WHAT IS BEING ASKED
Return all entries word for word, but drop any images.

==== INPUT RECORDS ====

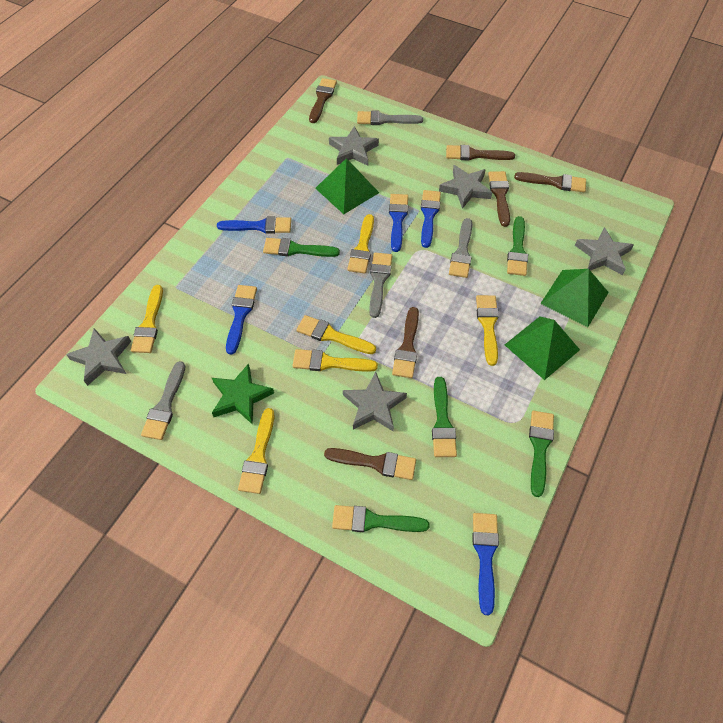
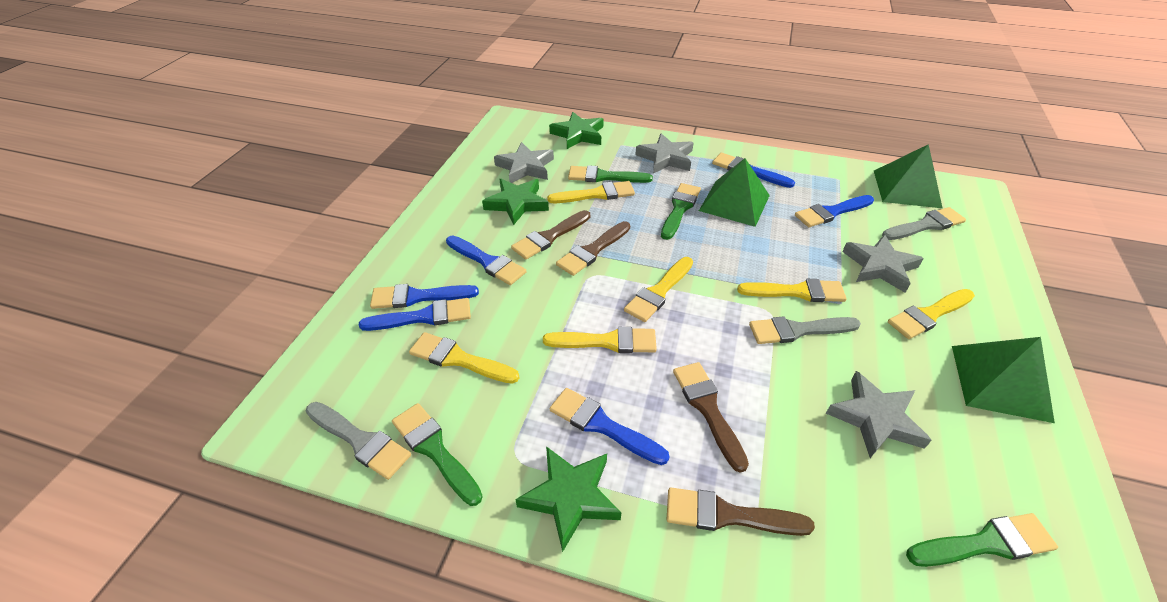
blue brush: 5 -> 6
brown brush: 6 -> 4
green brush: 5 -> 4
green star: 1 -> 3
grey brush: 4 -> 3
grey star: 5 -> 4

====

TASK SOLUTION
blue brush: 5 -> 6
brown brush: 6 -> 4
green brush: 5 -> 4
green star: 1 -> 3
grey brush: 4 -> 3
grey star: 5 -> 4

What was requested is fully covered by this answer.